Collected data
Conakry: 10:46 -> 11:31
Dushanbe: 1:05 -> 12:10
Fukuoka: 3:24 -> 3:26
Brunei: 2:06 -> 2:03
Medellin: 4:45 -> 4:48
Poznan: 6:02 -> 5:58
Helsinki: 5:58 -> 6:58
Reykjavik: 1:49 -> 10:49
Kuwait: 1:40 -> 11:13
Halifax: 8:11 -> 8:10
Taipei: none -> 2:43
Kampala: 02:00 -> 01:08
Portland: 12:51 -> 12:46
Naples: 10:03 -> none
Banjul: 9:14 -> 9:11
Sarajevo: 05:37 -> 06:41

...

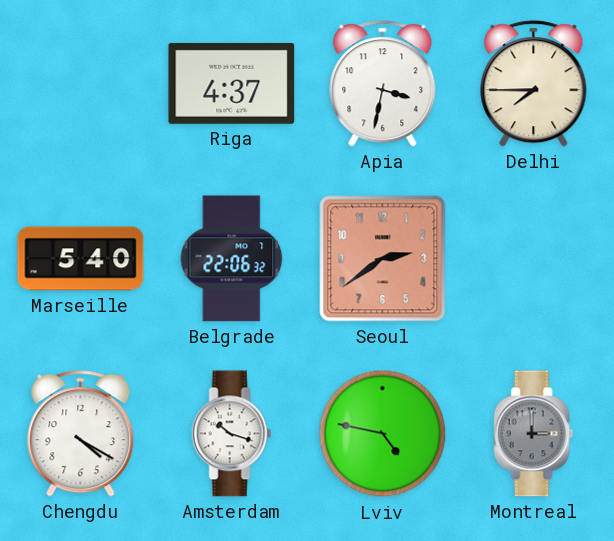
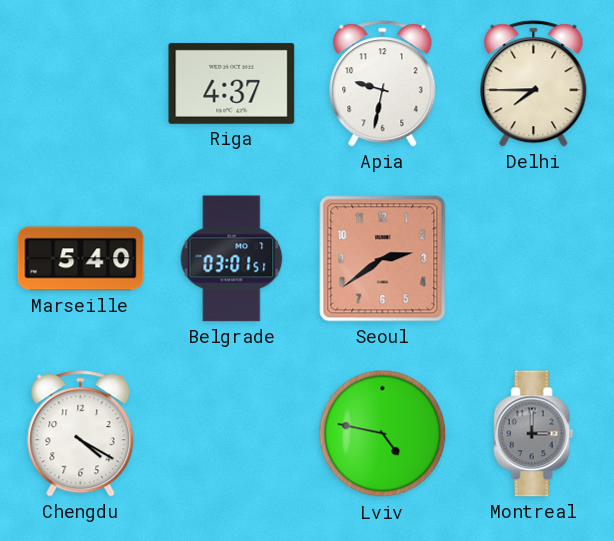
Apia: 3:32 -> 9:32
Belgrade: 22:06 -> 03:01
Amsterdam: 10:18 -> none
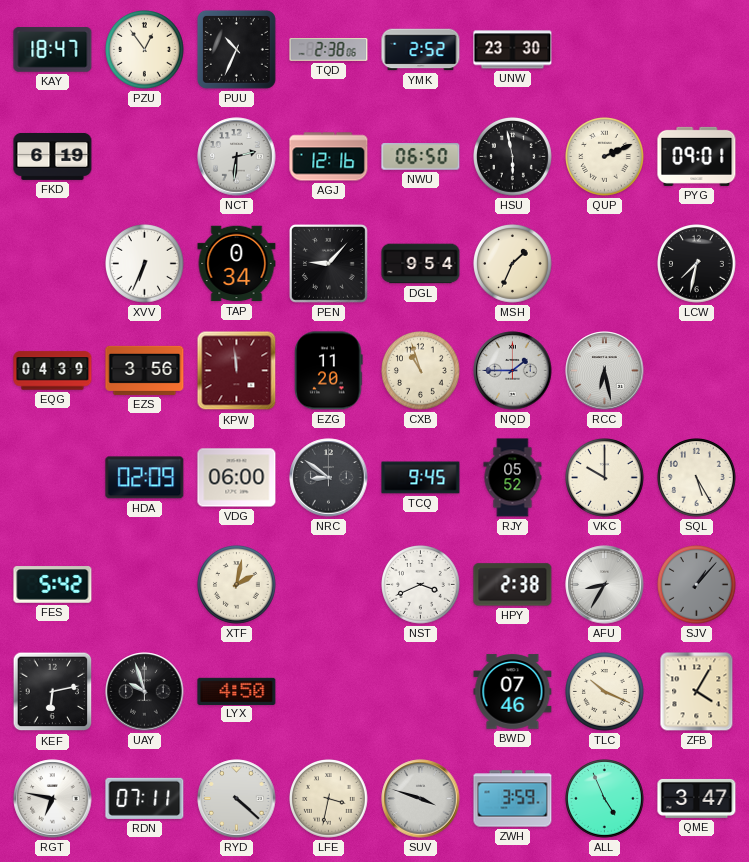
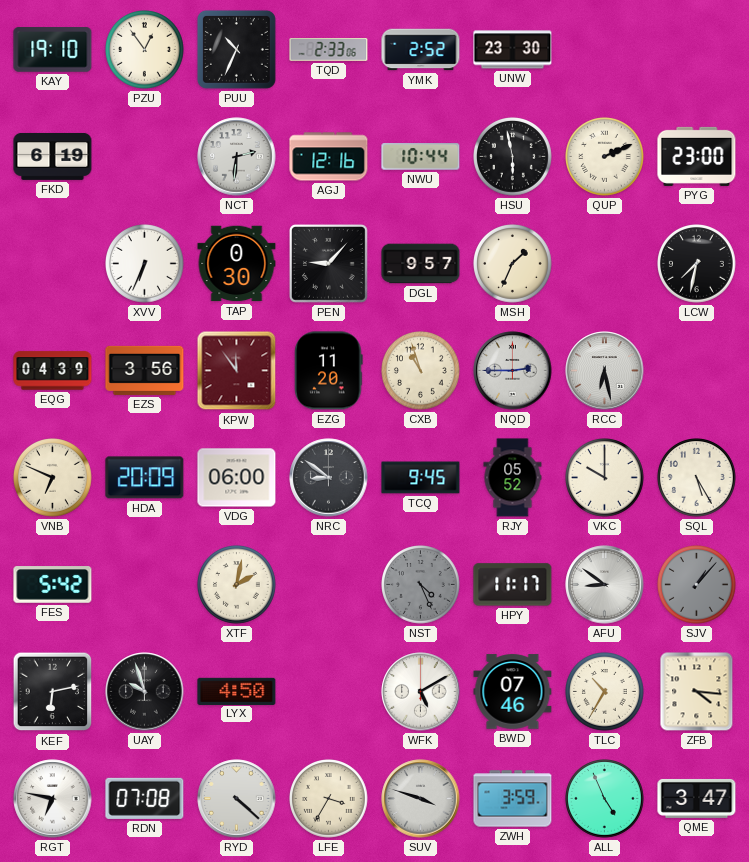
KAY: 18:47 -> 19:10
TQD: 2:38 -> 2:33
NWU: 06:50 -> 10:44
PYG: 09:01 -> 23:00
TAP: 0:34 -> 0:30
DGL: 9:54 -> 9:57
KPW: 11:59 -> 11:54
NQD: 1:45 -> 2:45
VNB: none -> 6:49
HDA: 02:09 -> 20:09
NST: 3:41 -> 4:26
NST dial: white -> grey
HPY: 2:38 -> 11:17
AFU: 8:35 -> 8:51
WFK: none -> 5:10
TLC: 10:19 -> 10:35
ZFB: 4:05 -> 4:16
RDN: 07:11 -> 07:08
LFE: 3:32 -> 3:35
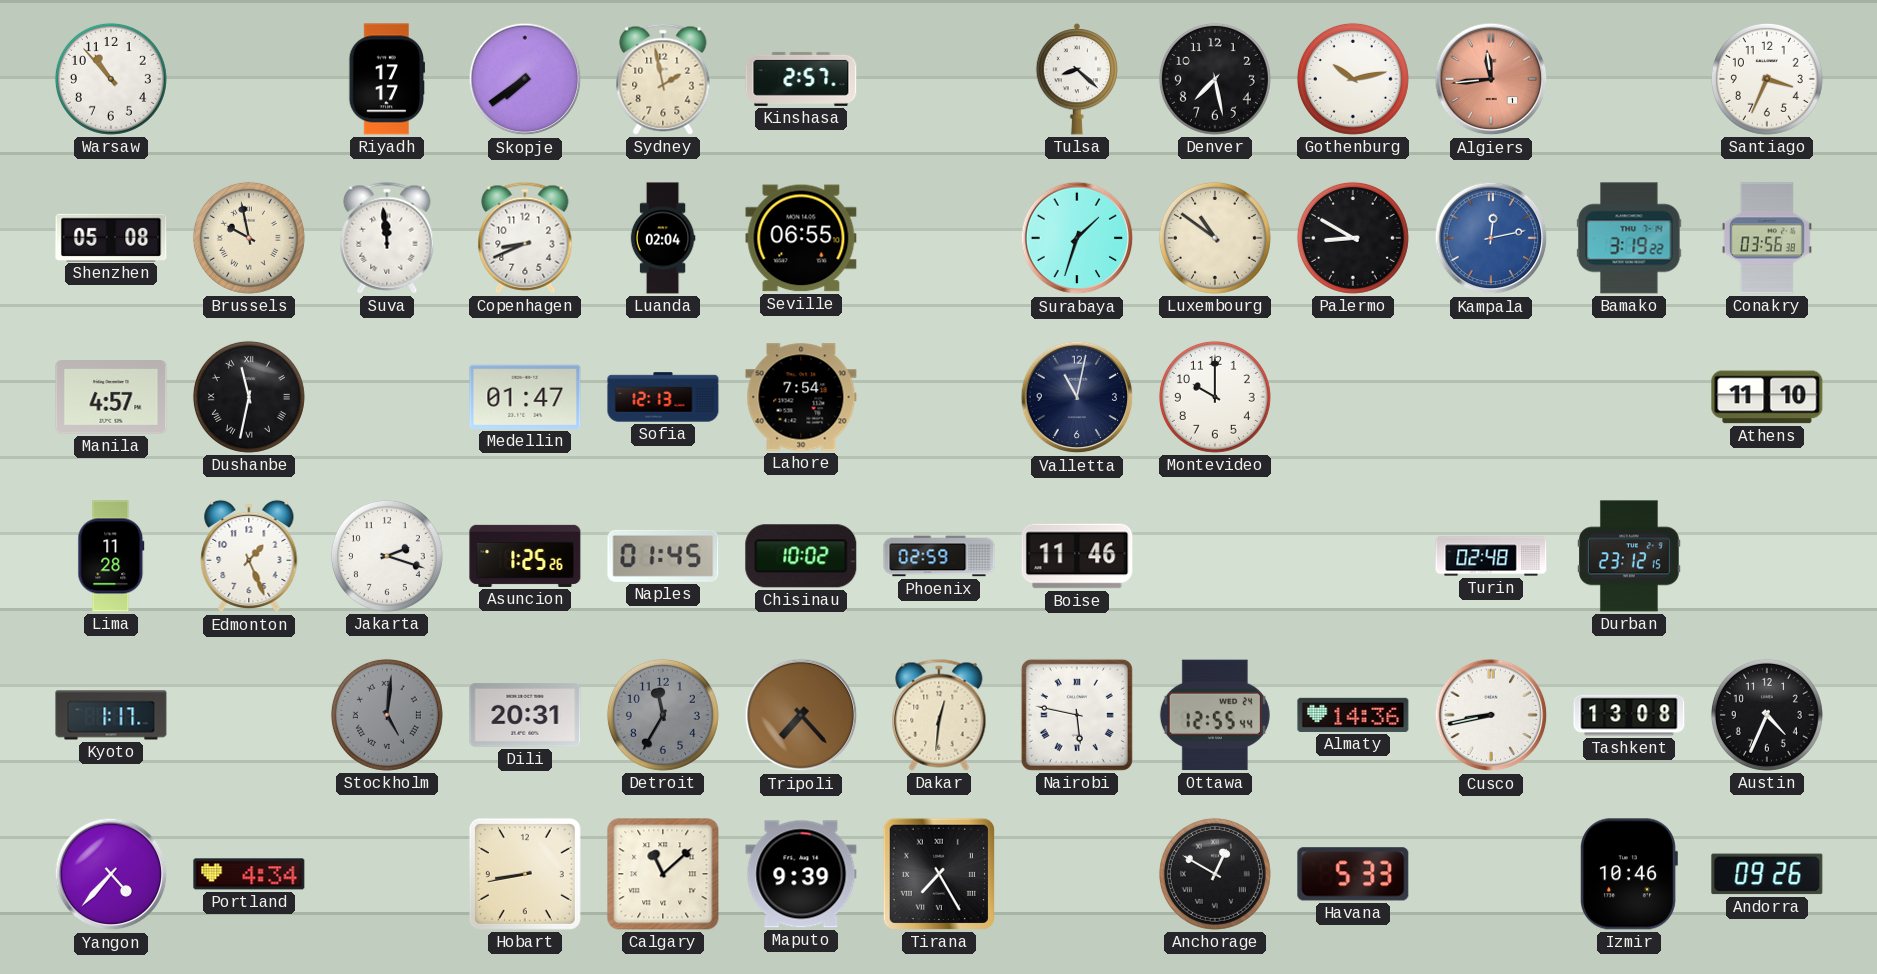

**Exercise directions:**
Turn the lines from the one containing "KAY: 18:47 -> 19:10" up to and including the one containing "LFE: 3:32 -> 3:35" into a numbered list, omitting any blank lines.

**Result below:**
1. KAY: 18:47 -> 19:10
2. TQD: 2:38 -> 2:33
3. NWU: 06:50 -> 10:44
4. PYG: 09:01 -> 23:00
5. TAP: 0:34 -> 0:30
6. DGL: 9:54 -> 9:57
7. KPW: 11:59 -> 11:54
8. NQD: 1:45 -> 2:45
9. VNB: none -> 6:49
10. HDA: 02:09 -> 20:09
11. NST: 3:41 -> 4:26
12. NST dial: white -> grey
13. HPY: 2:38 -> 11:17
14. AFU: 8:35 -> 8:51
15. WFK: none -> 5:10
16. TLC: 10:19 -> 10:35
17. ZFB: 4:05 -> 4:16
18. RDN: 07:11 -> 07:08
19. LFE: 3:32 -> 3:35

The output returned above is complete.